Please copy each line below that contains the string "flat".
───
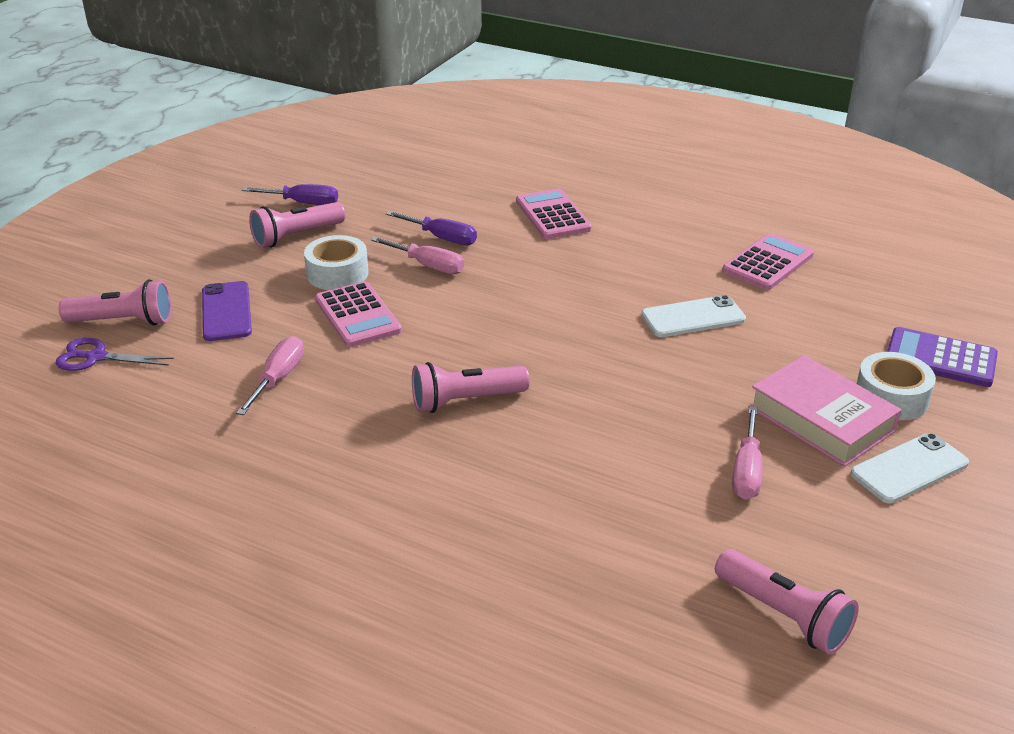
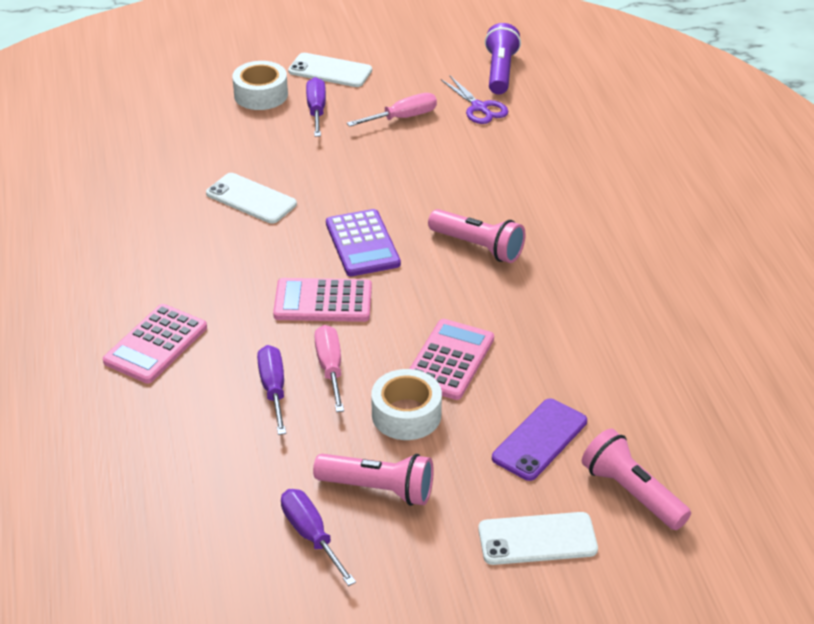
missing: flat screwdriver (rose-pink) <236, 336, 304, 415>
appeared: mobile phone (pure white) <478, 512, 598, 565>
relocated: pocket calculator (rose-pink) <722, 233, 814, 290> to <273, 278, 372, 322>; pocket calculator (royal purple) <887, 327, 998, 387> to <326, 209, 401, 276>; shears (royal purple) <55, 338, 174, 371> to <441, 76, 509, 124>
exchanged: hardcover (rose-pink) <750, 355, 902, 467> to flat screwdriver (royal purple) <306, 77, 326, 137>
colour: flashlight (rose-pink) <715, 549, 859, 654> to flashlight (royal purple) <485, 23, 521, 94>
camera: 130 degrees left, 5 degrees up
───
● **RESULT OF THE TASK**:
missing: flat screwdriver (rose-pink) <236, 336, 304, 415>
exchanged: hardcover (rose-pink) <750, 355, 902, 467> to flat screwdriver (royal purple) <306, 77, 326, 137>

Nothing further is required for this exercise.